• [What you will do]: Lines holding the word "green" in the following material must be counted; give only the resulting number.

****

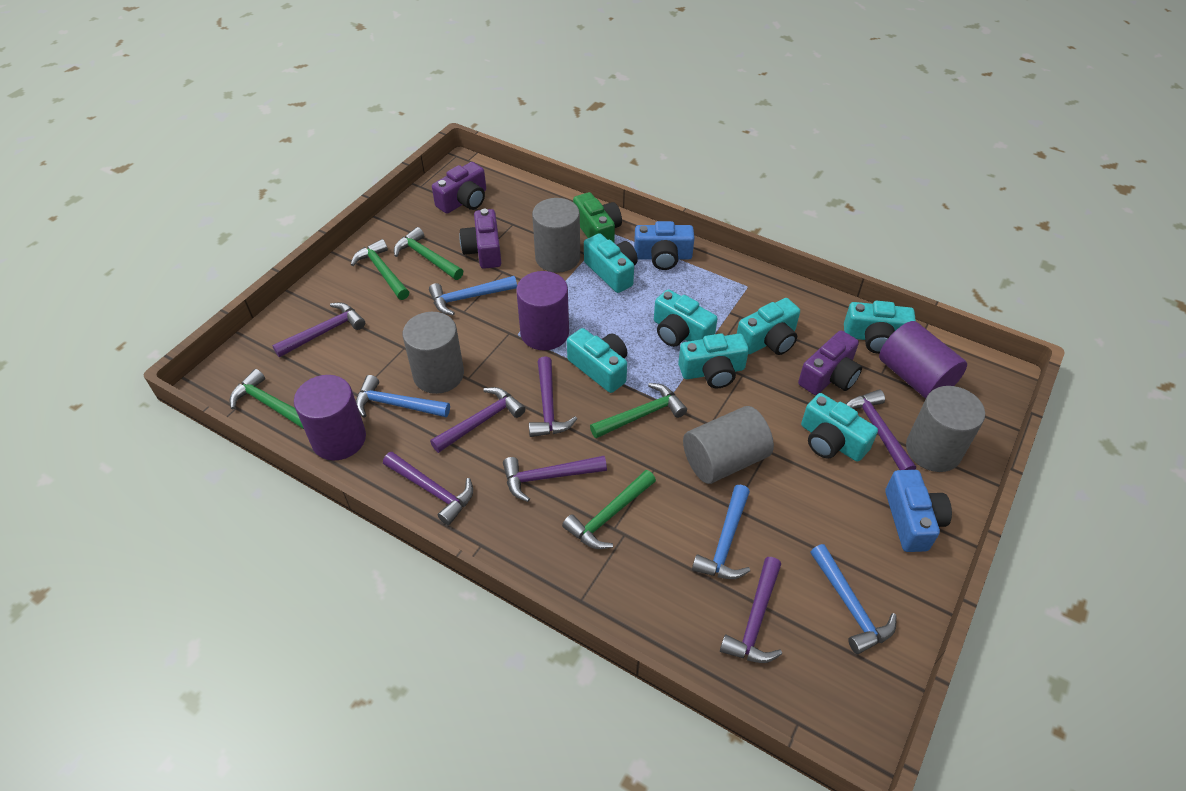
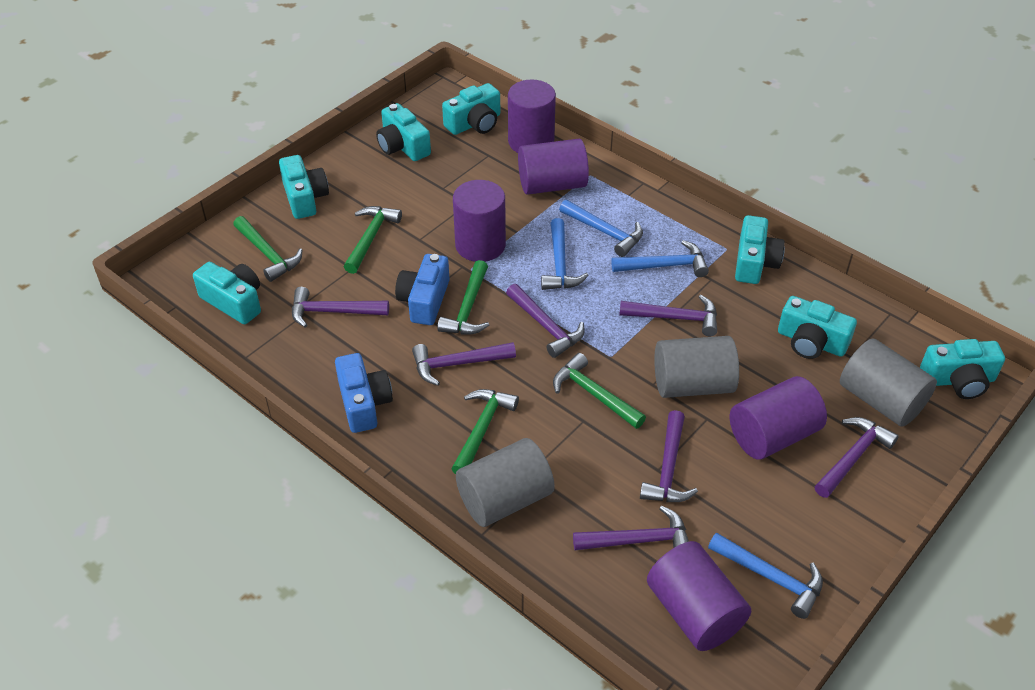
green camera: 1 -> 0
grey cylinder: 4 -> 3
purple camera: 3 -> 0
purple cylinder: 3 -> 5

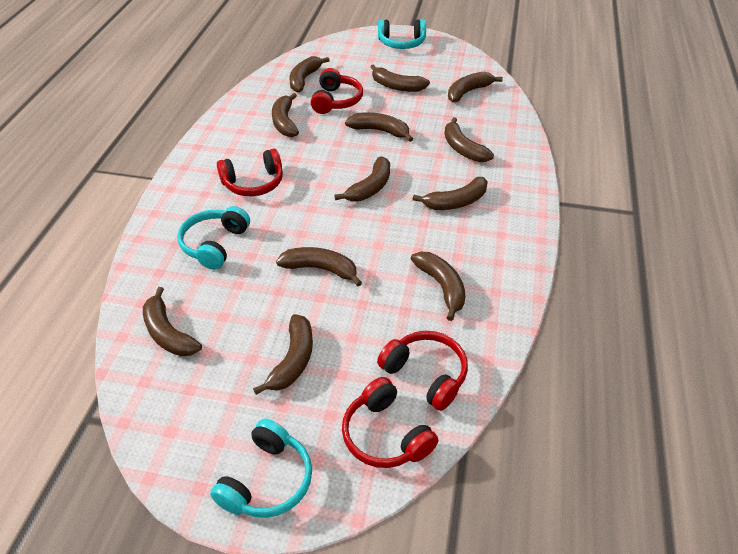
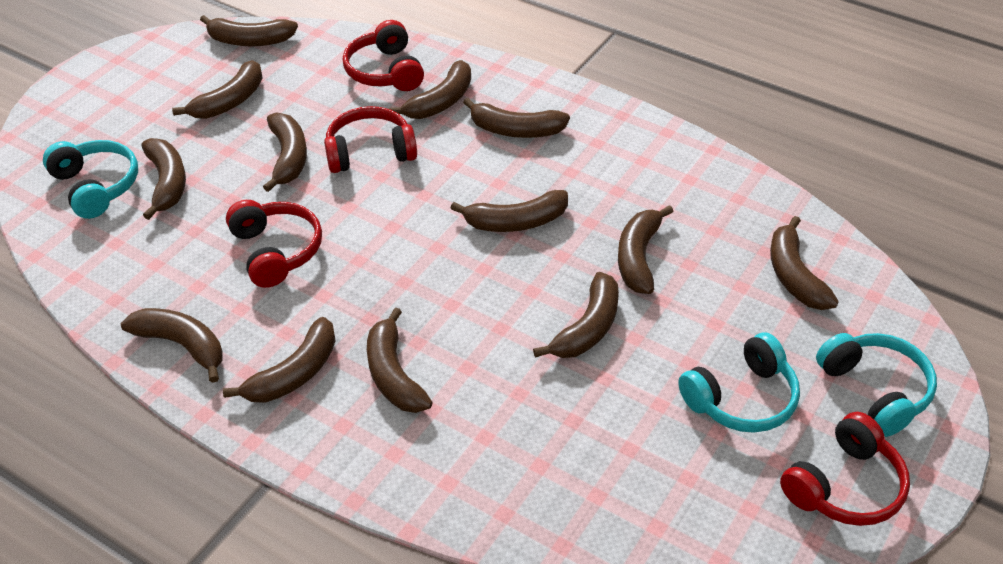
brown banana: 12 -> 13

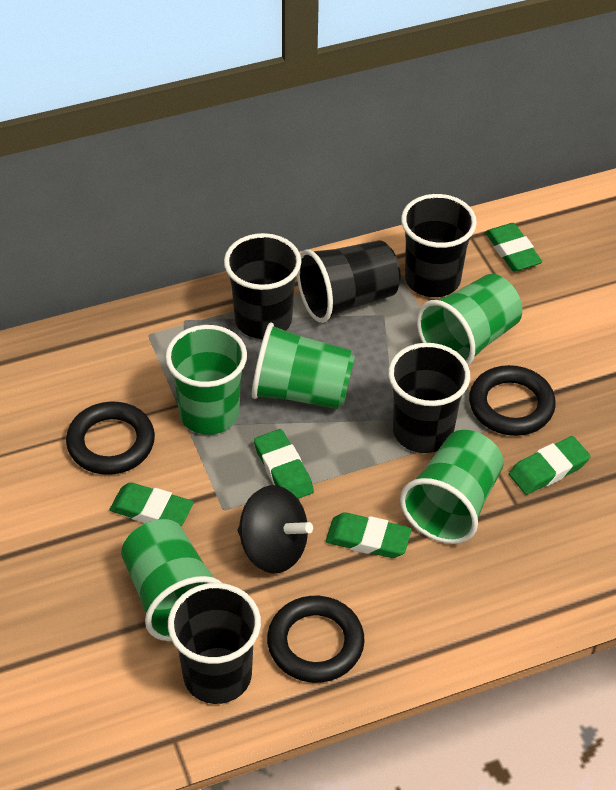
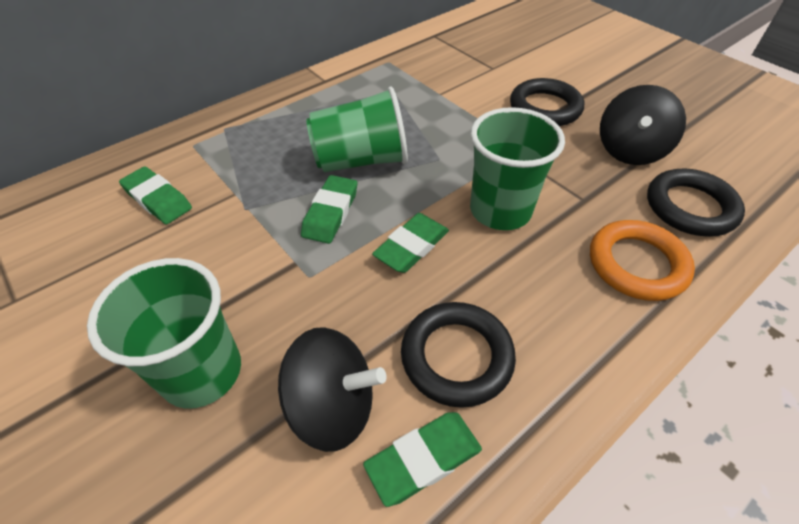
black cup: 5 -> 0
black spinning top: 1 -> 2
green cup: 5 -> 3
green eraser: 5 -> 4
orange ring: 0 -> 1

****

• [Problem solution]: 3